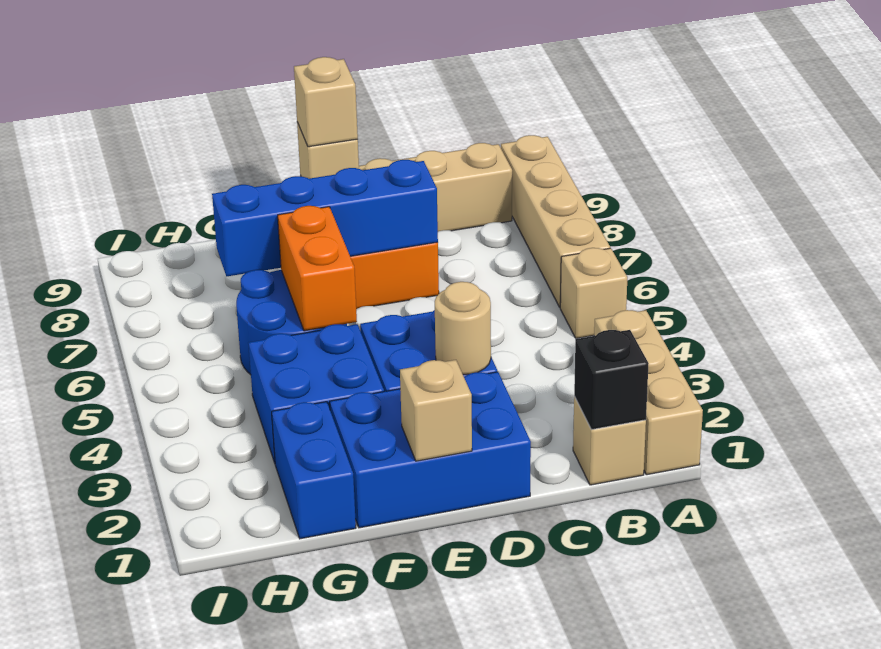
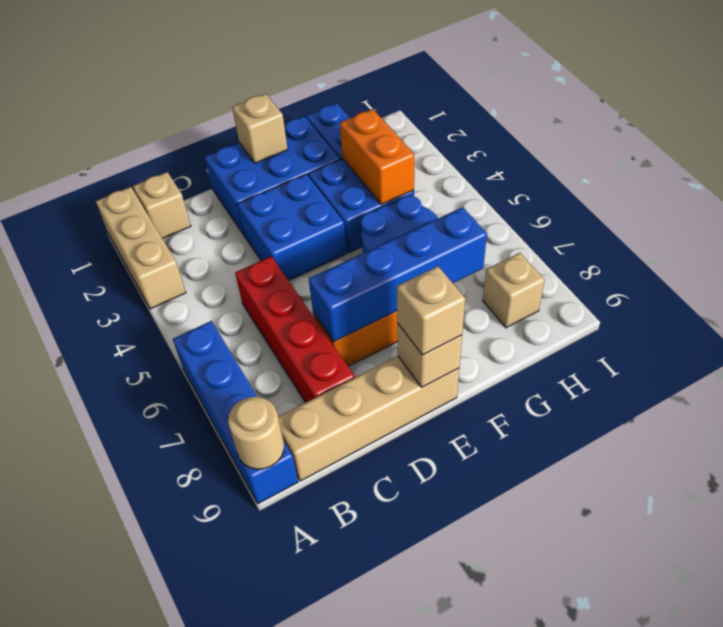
tan brick A5 level 1 -> tan brick H8 level 1
tan brick A6:A9 level 1 -> blue brick A6:A9 level 1
black brick B1 level 2 -> none
none -> red brick C5:C8 level 1
tan round brick D3 level 2 -> tan round brick A9 level 2
orange brick F5:F6 level 2 -> orange brick G3:G4 level 2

-- Task objective --
Within the listing above, copy each line that has the string "none".

-- Response to this exercise --
black brick B1 level 2 -> none
none -> red brick C5:C8 level 1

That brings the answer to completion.